→ **SOURCE INFORMATION**:
::::::::::

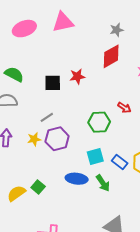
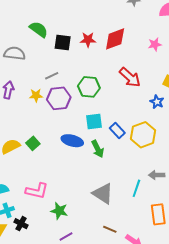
red diamond: (111, 56) -> (115, 39), moved
green semicircle: (14, 74) -> (39, 29), moved
red arrow: (124, 108) -> (130, 77), size x1.6
green hexagon: (99, 122) -> (89, 87), moved

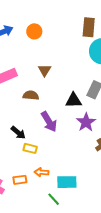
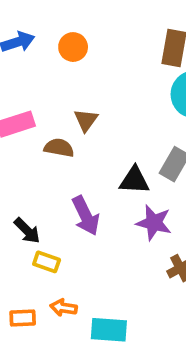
brown semicircle: (31, 95) -> (59, 148), moved
purple star: (86, 122) -> (154, 223), turned -30

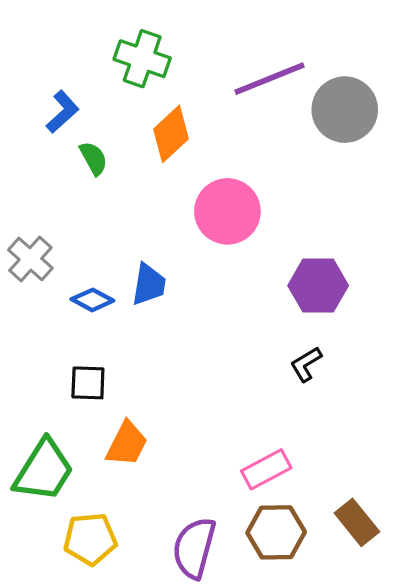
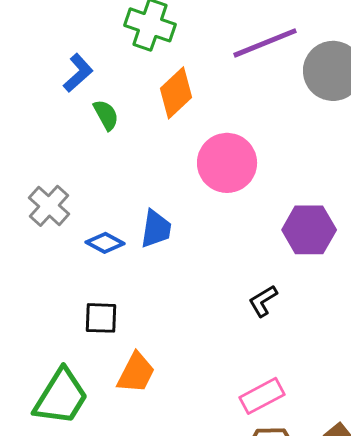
black L-shape: (306, 364) -> (263, 301), moved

::::::::::

→ **EXERCISE AIM**: Pictures are not part of the answer, which must be the exact lines from the one holding "green semicircle: (14, 74) -> (39, 29), moved" through the end of the material, both ends included.

→ **ANSWER TO THE PROBLEM**:
green semicircle: (14, 74) -> (39, 29), moved
red arrow: (124, 108) -> (130, 77), size x1.6
green hexagon: (99, 122) -> (89, 87), moved

brown semicircle: (31, 95) -> (59, 148), moved
purple star: (86, 122) -> (154, 223), turned -30

black L-shape: (306, 364) -> (263, 301), moved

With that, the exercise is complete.